**JOB**
Recast every line of the records below as a Markdown table with the columns "Row" and "Record text," numbering each line in order and dropping the blank ones.

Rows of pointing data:
>> start

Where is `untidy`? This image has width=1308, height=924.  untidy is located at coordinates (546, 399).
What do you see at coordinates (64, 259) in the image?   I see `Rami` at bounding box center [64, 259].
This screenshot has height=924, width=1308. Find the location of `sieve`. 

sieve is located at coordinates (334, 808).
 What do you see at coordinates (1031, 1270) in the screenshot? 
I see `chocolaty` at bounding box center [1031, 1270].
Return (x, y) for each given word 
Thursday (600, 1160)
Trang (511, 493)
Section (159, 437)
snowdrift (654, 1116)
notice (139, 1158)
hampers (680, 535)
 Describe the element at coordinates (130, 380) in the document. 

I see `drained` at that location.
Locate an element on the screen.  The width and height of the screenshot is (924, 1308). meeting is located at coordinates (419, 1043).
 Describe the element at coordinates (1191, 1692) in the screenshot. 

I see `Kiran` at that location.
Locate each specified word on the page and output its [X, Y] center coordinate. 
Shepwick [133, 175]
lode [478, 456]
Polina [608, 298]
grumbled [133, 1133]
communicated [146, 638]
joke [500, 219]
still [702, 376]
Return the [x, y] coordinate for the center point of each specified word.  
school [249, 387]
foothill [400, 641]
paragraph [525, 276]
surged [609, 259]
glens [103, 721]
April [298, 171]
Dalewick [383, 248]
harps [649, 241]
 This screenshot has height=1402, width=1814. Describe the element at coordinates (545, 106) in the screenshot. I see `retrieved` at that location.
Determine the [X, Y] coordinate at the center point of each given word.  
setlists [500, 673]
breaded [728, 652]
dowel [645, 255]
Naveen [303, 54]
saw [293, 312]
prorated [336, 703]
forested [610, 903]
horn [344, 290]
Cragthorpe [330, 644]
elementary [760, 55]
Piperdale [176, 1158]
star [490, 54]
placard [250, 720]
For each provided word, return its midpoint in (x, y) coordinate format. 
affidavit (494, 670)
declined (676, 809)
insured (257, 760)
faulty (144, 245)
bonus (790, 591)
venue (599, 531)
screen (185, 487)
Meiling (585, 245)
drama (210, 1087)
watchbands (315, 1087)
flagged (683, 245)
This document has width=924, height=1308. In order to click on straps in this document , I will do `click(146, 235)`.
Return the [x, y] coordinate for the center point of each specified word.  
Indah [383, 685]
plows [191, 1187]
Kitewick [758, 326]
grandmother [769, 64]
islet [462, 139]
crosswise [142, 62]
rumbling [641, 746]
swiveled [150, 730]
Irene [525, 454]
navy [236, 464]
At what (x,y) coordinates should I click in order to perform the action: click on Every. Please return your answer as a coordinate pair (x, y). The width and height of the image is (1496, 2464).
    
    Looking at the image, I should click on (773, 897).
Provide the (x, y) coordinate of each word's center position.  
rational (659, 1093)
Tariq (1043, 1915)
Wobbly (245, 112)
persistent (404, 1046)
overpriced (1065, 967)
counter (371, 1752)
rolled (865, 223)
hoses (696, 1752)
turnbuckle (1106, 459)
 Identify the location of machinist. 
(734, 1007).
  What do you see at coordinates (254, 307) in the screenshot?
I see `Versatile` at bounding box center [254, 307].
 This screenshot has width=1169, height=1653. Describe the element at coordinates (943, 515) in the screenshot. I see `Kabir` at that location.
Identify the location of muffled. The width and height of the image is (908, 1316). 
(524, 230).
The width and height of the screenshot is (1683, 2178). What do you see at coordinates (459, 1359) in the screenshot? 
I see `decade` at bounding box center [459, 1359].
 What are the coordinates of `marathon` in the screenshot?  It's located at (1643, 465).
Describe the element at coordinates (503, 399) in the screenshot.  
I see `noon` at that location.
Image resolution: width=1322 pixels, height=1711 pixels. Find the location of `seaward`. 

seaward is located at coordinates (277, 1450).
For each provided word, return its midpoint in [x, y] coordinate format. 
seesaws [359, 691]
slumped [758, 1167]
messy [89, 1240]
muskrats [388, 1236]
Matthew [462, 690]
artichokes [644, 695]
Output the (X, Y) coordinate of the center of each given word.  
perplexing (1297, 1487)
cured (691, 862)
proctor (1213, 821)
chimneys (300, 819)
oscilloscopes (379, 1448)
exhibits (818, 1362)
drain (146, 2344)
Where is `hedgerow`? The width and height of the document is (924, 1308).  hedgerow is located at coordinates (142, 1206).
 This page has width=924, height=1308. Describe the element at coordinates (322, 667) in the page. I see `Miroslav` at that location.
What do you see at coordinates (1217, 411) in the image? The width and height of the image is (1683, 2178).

>> end

**SOLUTION TO THIS EXERCISE**
| Row | Record text |
|---|---|
| 1 | Where is `untidy`? This image has width=1308, height=924.  untidy is located at coordinates (546, 399). |
| 2 | What do you see at coordinates (64, 259) in the image?   I see `Rami` at bounding box center [64, 259]. |
| 3 | This screenshot has height=924, width=1308. Find the location of `sieve`.  |
| 4 | sieve is located at coordinates (334, 808). |
| 5 |  What do you see at coordinates (1031, 1270) in the screenshot?  |
| 6 | I see `chocolaty` at bounding box center [1031, 1270]. |
| 7 | Return (x, y) for each given word  |
| 8 | Thursday (600, 1160) |
| 9 | Trang (511, 493) |
| 10 | Section (159, 437) |
| 11 | snowdrift (654, 1116) |
| 12 | notice (139, 1158) |
| 13 | hampers (680, 535) |
| 14 |  Describe the element at coordinates (130, 380) in the document.  |
| 15 | I see `drained` at that location. |
| 16 | Locate an element on the screen.  The width and height of the screenshot is (924, 1308). meeting is located at coordinates (419, 1043). |
| 17 |  Describe the element at coordinates (1191, 1692) in the screenshot.  |
| 18 | I see `Kiran` at that location. |
| 19 | Locate each specified word on the page and output its [X, Y] center coordinate.  |
| 20 | Shepwick [133, 175] |
| 21 | lode [478, 456] |
| 22 | Polina [608, 298] |
| 23 | grumbled [133, 1133] |
| 24 | communicated [146, 638] |
| 25 | joke [500, 219] |
| 26 | still [702, 376] |
| 27 | Return the [x, y] coordinate for the center point of each specified word.   |
| 28 | school [249, 387] |
| 29 | foothill [400, 641] |
| 30 | paragraph [525, 276] |
| 31 | surged [609, 259] |
| 32 | glens [103, 721] |
| 33 | April [298, 171] |
| 34 | Dalewick [383, 248] |
| 35 | harps [649, 241] |
| 36 |  This screenshot has height=1402, width=1814. Describe the element at coordinates (545, 106) in the screenshot. I see `retrieved` at that location. |
| 37 | Determine the [X, Y] coordinate at the center point of each given word.   |
| 38 | setlists [500, 673] |
| 39 | breaded [728, 652] |
| 40 | dowel [645, 255] |
| 41 | Naveen [303, 54] |
| 42 | saw [293, 312] |
| 43 | prorated [336, 703] |
| 44 | forested [610, 903] |
| 45 | horn [344, 290] |
| 46 | Cragthorpe [330, 644] |
| 47 | elementary [760, 55] |
| 48 | Piperdale [176, 1158] |
| 49 | star [490, 54] |
| 50 | placard [250, 720] |
| 51 | For each provided word, return its midpoint in (x, y) coordinate format.  |
| 52 | affidavit (494, 670) |
| 53 | declined (676, 809) |
| 54 | insured (257, 760) |
| 55 | faulty (144, 245) |
| 56 | bonus (790, 591) |
| 57 | venue (599, 531) |
| 58 | screen (185, 487) |
| 59 | Meiling (585, 245) |
| 60 | drama (210, 1087) |
| 61 | watchbands (315, 1087) |
| 62 | flagged (683, 245) |
| 63 | This document has width=924, height=1308. In order to click on straps in this document , I will do `click(146, 235)`. |
| 64 | Return the [x, y] coordinate for the center point of each specified word.   |
| 65 | Indah [383, 685] |
| 66 | plows [191, 1187] |
| 67 | Kitewick [758, 326] |
| 68 | grandmother [769, 64] |
| 69 | islet [462, 139] |
| 70 | crosswise [142, 62] |
| 71 | rumbling [641, 746] |
| 72 | swiveled [150, 730] |
| 73 | Irene [525, 454] |
| 74 | navy [236, 464] |
| 75 | At what (x,y) coordinates should I click in order to perform the action: click on Every. Please return your answer as a coordinate pair (x, y). The width and height of the image is (1496, 2464). |
| 76 |     Looking at the image, I should click on (773, 897). |
| 77 | Provide the (x, y) coordinate of each word's center position.   |
| 78 | rational (659, 1093) |
| 79 | Tariq (1043, 1915) |
| 80 | Wobbly (245, 112) |
| 81 | persistent (404, 1046) |
| 82 | overpriced (1065, 967) |
| 83 | counter (371, 1752) |
| 84 | rolled (865, 223) |
| 85 | hoses (696, 1752) |
| 86 | turnbuckle (1106, 459) |
| 87 |  Identify the location of machinist.  |
| 88 | (734, 1007). |
| 89 |   What do you see at coordinates (254, 307) in the screenshot? |
| 90 | I see `Versatile` at bounding box center [254, 307]. |
| 91 |  This screenshot has width=1169, height=1653. Describe the element at coordinates (943, 515) in the screenshot. I see `Kabir` at that location. |
| 92 | Identify the location of muffled. The width and height of the image is (908, 1316).  |
| 93 | (524, 230). |
| 94 | The width and height of the screenshot is (1683, 2178). What do you see at coordinates (459, 1359) in the screenshot?  |
| 95 | I see `decade` at bounding box center [459, 1359]. |
| 96 |  What are the coordinates of `marathon` in the screenshot?  It's located at (1643, 465). |
| 97 | Describe the element at coordinates (503, 399) in the screenshot.   |
| 98 | I see `noon` at that location. |
| 99 | Image resolution: width=1322 pixels, height=1711 pixels. Find the location of `seaward`.  |
| 100 | seaward is located at coordinates (277, 1450). |
| 101 | For each provided word, return its midpoint in [x, y] coordinate format.  |
| 102 | seesaws [359, 691] |
| 103 | slumped [758, 1167] |
| 104 | messy [89, 1240] |
| 105 | muskrats [388, 1236] |
| 106 | Matthew [462, 690] |
| 107 | artichokes [644, 695] |
| 108 | Output the (X, Y) coordinate of the center of each given word.   |
| 109 | perplexing (1297, 1487) |
| 110 | cured (691, 862) |
| 111 | proctor (1213, 821) |
| 112 | chimneys (300, 819) |
| 113 | oscilloscopes (379, 1448) |
| 114 | exhibits (818, 1362) |
| 115 | drain (146, 2344) |
| 116 | Where is `hedgerow`? The width and height of the document is (924, 1308).  hedgerow is located at coordinates (142, 1206). |
| 117 |  This page has width=924, height=1308. Describe the element at coordinates (322, 667) in the page. I see `Miroslav` at that location. |
| 118 | What do you see at coordinates (1217, 411) in the image? The width and height of the image is (1683, 2178). |